RECORDS PROVIDED START

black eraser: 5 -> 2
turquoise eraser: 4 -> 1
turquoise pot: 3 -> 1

RECORDS PROVIDED END
RECORDS PROVIDED START

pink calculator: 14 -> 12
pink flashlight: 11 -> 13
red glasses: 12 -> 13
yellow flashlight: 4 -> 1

RECORDS PROVIDED END

**EXERCISE BRIEF:**
Go through the records above and return every line that holds the string "eraser".

**ANSWER BOX:**
black eraser: 5 -> 2
turquoise eraser: 4 -> 1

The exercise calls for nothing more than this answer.